● About this exercise: In the entries below, begin at the line that has "none -> orange brick E3:H3 level 1", stop after the line that has "none -> orange brick K2:L2 level 1", and output those lines exactly with no pictures.

● Data shown:
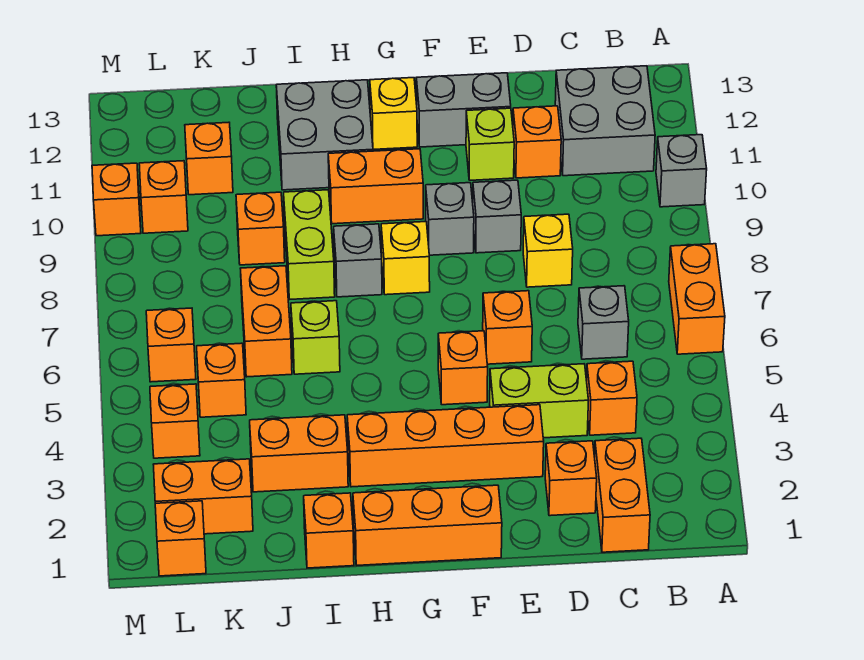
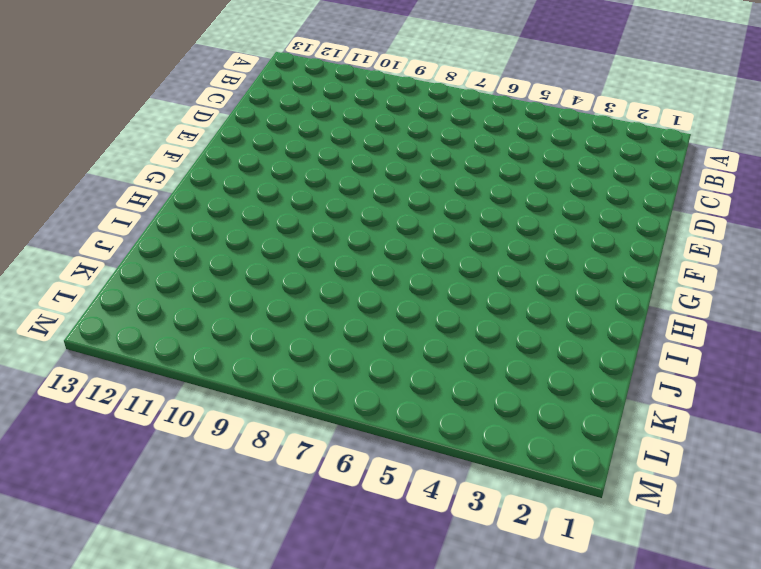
none -> orange brick A6:A7 level 1
none -> grey brick A10 level 1
none -> grey brick B11:C12 level 1
none -> orange brick C1:C2 level 1

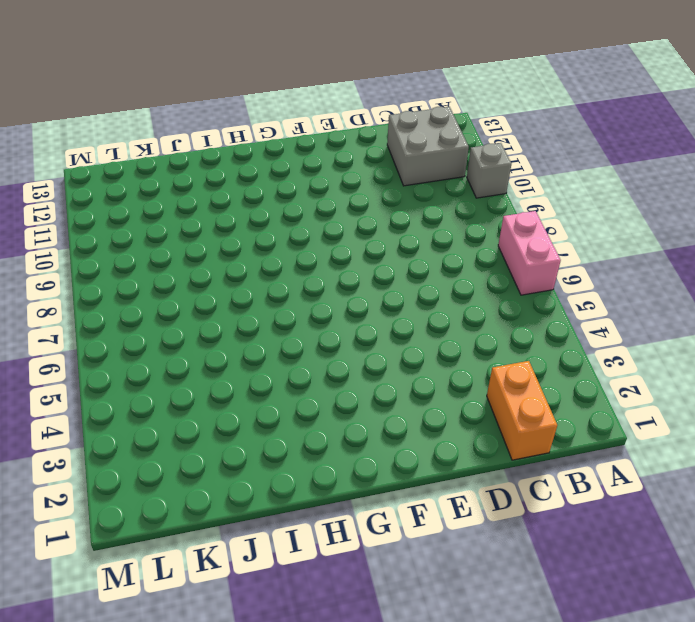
pink brick A6:A7 level 1 -> orange brick A6:A7 level 1
none -> orange brick C4 level 1
none -> grey brick C6 level 1
none -> orange brick D2 level 1
none -> lime brick D4:E4 level 1

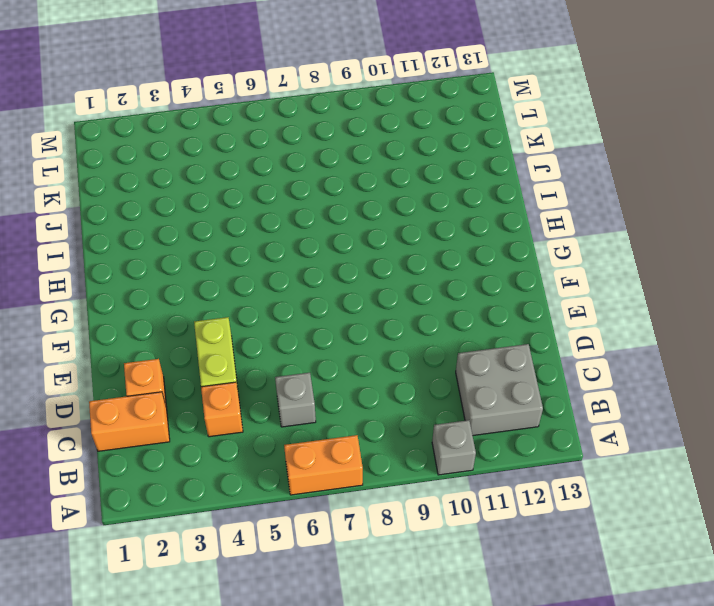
none -> yellow brick D8 level 1
none -> orange brick D11 level 1
none -> orange brick E3:H3 level 1
none -> orange brick E6 level 1

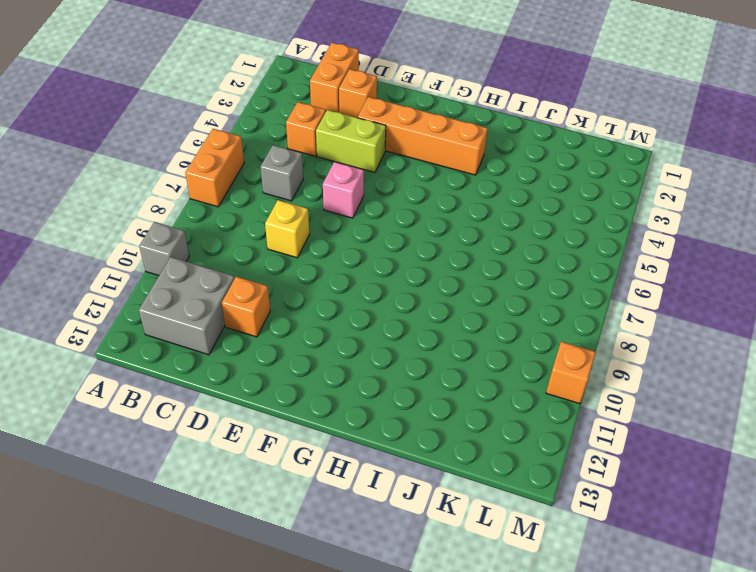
pink brick E6 level 1 -> orange brick E6 level 1
none -> grey brick E9 level 1
none -> lime brick E11 level 1
none -> grey brick E12:F12 level 1
none -> orange brick F1:H1 level 1

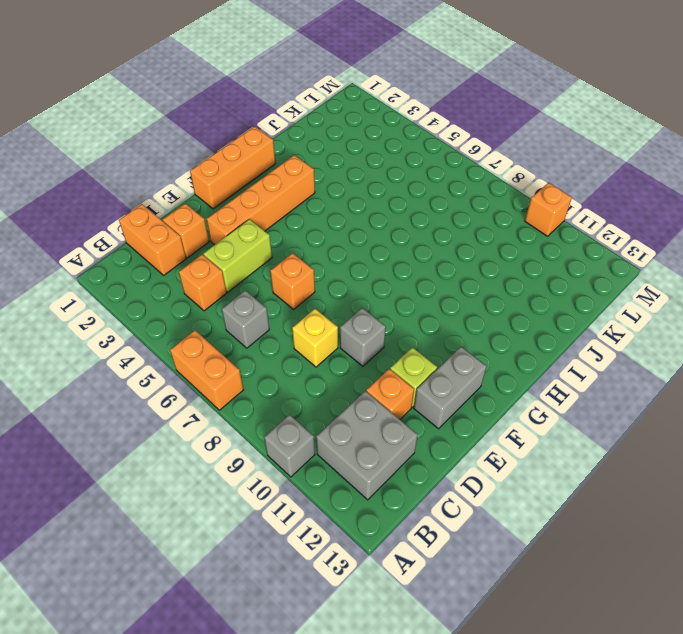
none -> orange brick F5 level 1
none -> grey brick F9 level 1
none -> yellow brick G8 level 1
none -> orange brick G10:H10 level 1

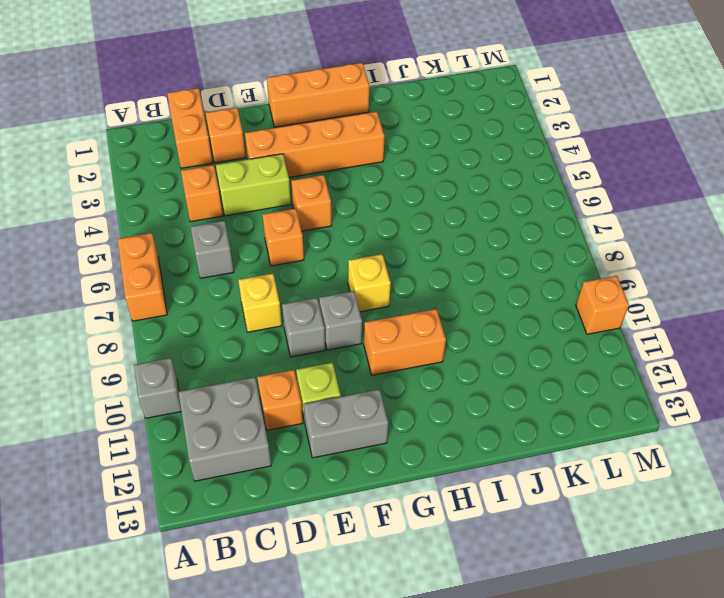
none -> yellow brick G12 level 1
none -> grey brick H8 level 1
none -> grey brick H11:I12 level 1
none -> orange brick I1 level 1

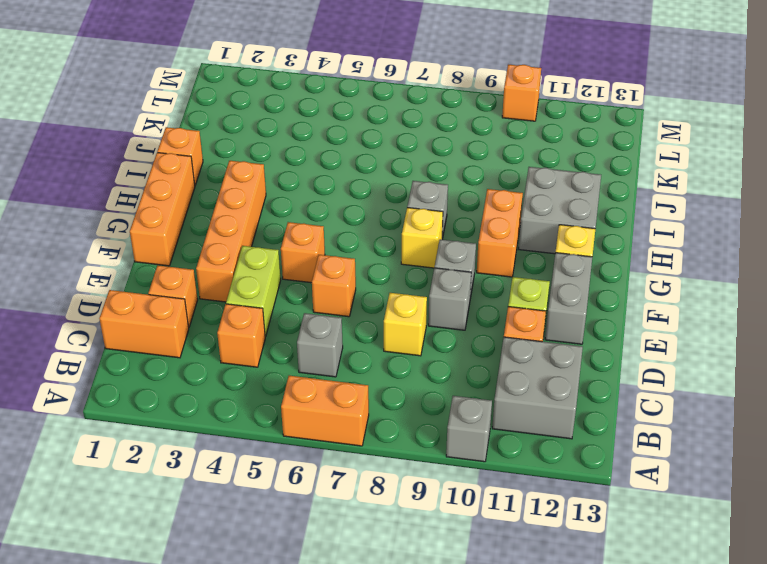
none -> orange brick I3:J3 level 1
none -> lime brick I6 level 1
none -> lime brick I8:I9 level 1
none -> orange brick J6:J7 level 1

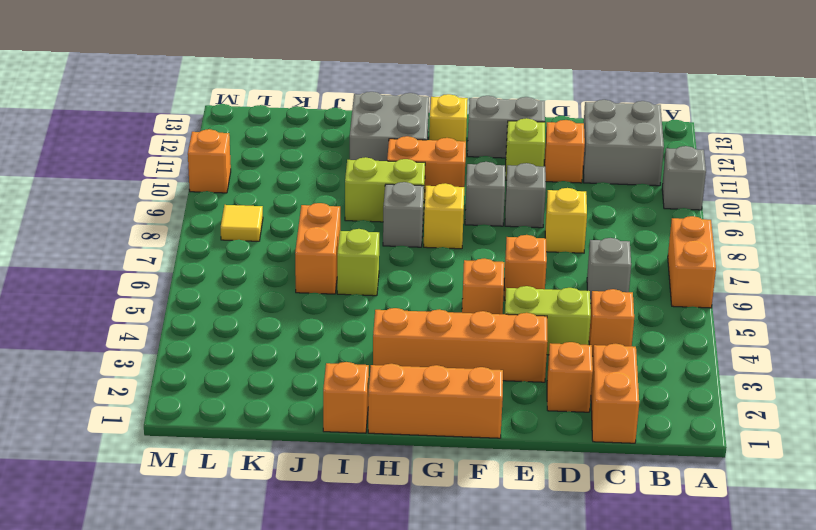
lime brick H9:I9 level 1 -> lime brick I8:I9 level 1
yellow tile L8 level 1 -> none
none -> orange brick I3:J3 level 1
none -> orange brick J9 level 1
none -> orange brick K2:L2 level 1
none -> orange brick K5 level 1

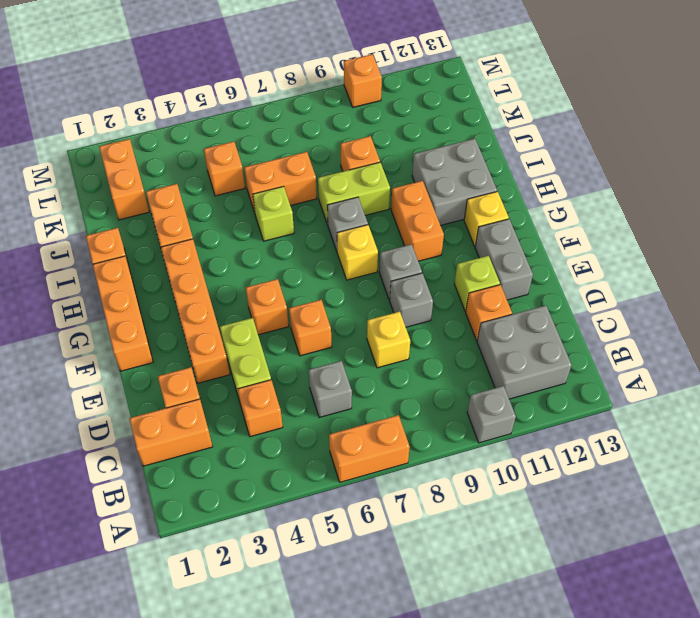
none -> orange brick K11 level 1
none -> orange brick L1 level 1
none -> orange brick L4 level 1
none -> orange brick L6 level 1

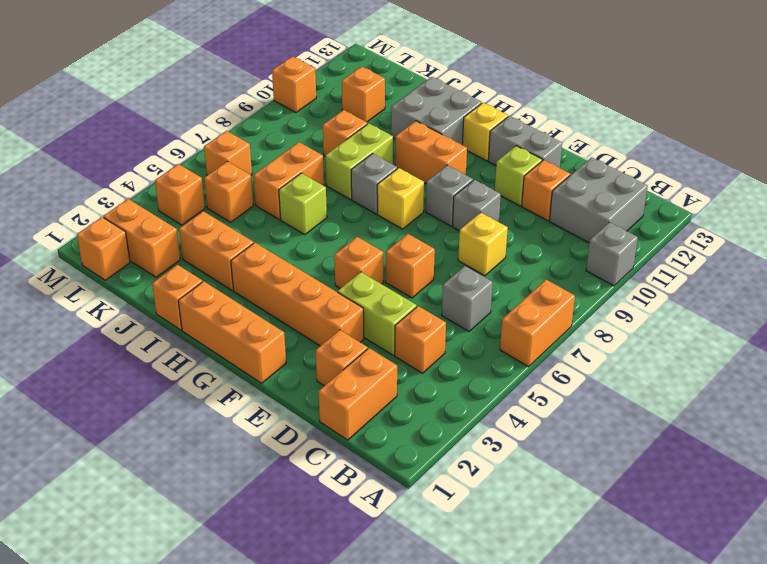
none -> orange brick L10 level 1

● Problem solution:
none -> orange brick E3:H3 level 1
none -> orange brick E6 level 1

pink brick E6 level 1 -> orange brick E6 level 1
none -> grey brick E9 level 1
none -> lime brick E11 level 1
none -> grey brick E12:F12 level 1
none -> orange brick F1:H1 level 1

none -> orange brick F5 level 1
none -> grey brick F9 level 1
none -> yellow brick G8 level 1
none -> orange brick G10:H10 level 1

none -> yellow brick G12 level 1
none -> grey brick H8 level 1
none -> grey brick H11:I12 level 1
none -> orange brick I1 level 1

none -> orange brick I3:J3 level 1
none -> lime brick I6 level 1
none -> lime brick I8:I9 level 1
none -> orange brick J6:J7 level 1

lime brick H9:I9 level 1 -> lime brick I8:I9 level 1
yellow tile L8 level 1 -> none
none -> orange brick I3:J3 level 1
none -> orange brick J9 level 1
none -> orange brick K2:L2 level 1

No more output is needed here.